[Records from a dataset]
####################

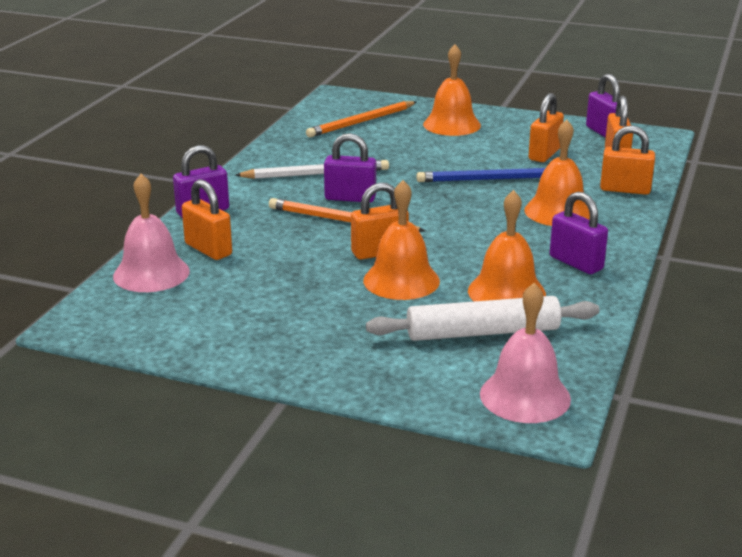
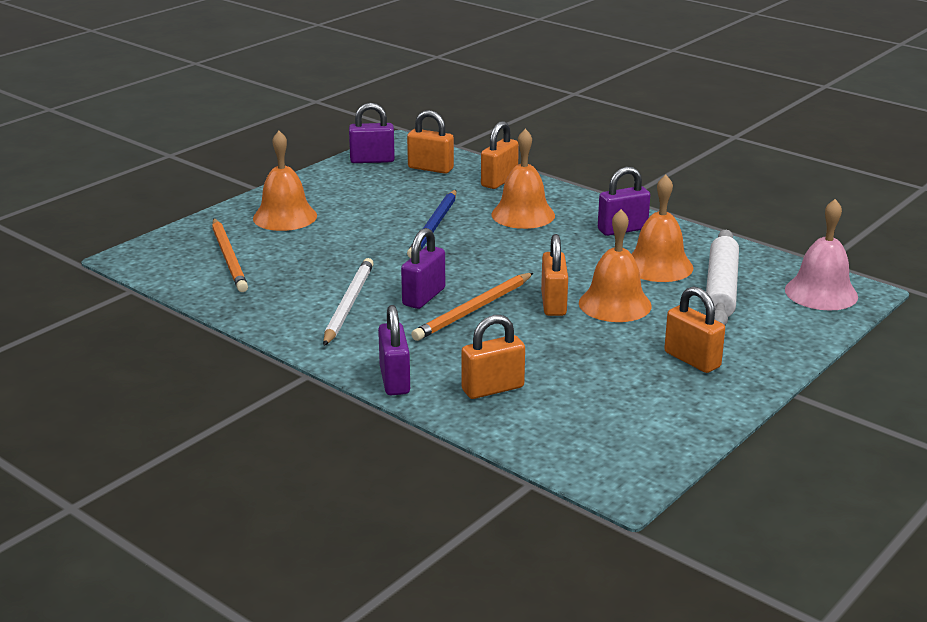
camera: 70 degrees left, 0 degrees up
pink bell [113,174,190,292] -> none
orange padlock [529,93,564,162] -> orange padlock moved to [664,287,725,373]

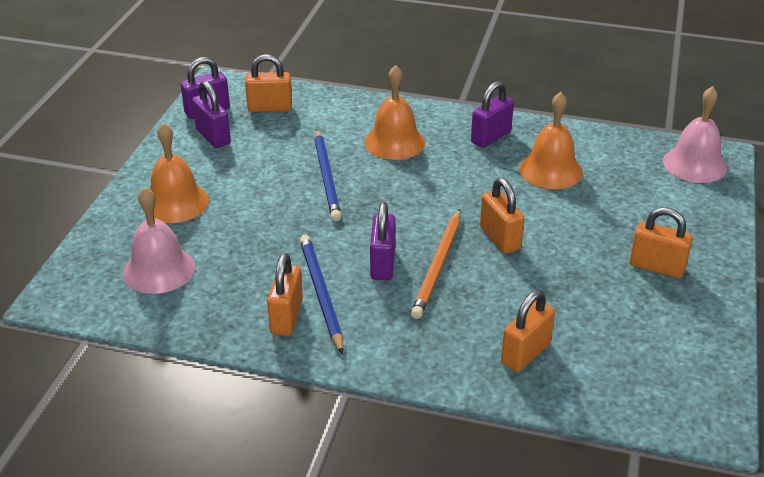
camera: 25 degrees left, 10 degrees up
orange pencil [212,218,248,292] -> pink bell [123,187,195,294]
white pencil [323,258,374,346] -> blue pencil [300,235,344,355]
purple padlock [378,305,410,395] -> purple padlock moved to [192,81,231,148]
orange padlock [481,121,519,189] -> orange padlock moved to [267,253,303,336]
orange bell [579,209,652,322] -> none
white rolling pin [706,230,739,325] -> none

####################

Required action >> Your answer must be the lines from the one that contains "purple padlock [378,305,410,395]" through the last line of the entries above, copied exactly, with no other lines.

Response >>
purple padlock [378,305,410,395] -> purple padlock moved to [192,81,231,148]
orange padlock [481,121,519,189] -> orange padlock moved to [267,253,303,336]
orange bell [579,209,652,322] -> none
white rolling pin [706,230,739,325] -> none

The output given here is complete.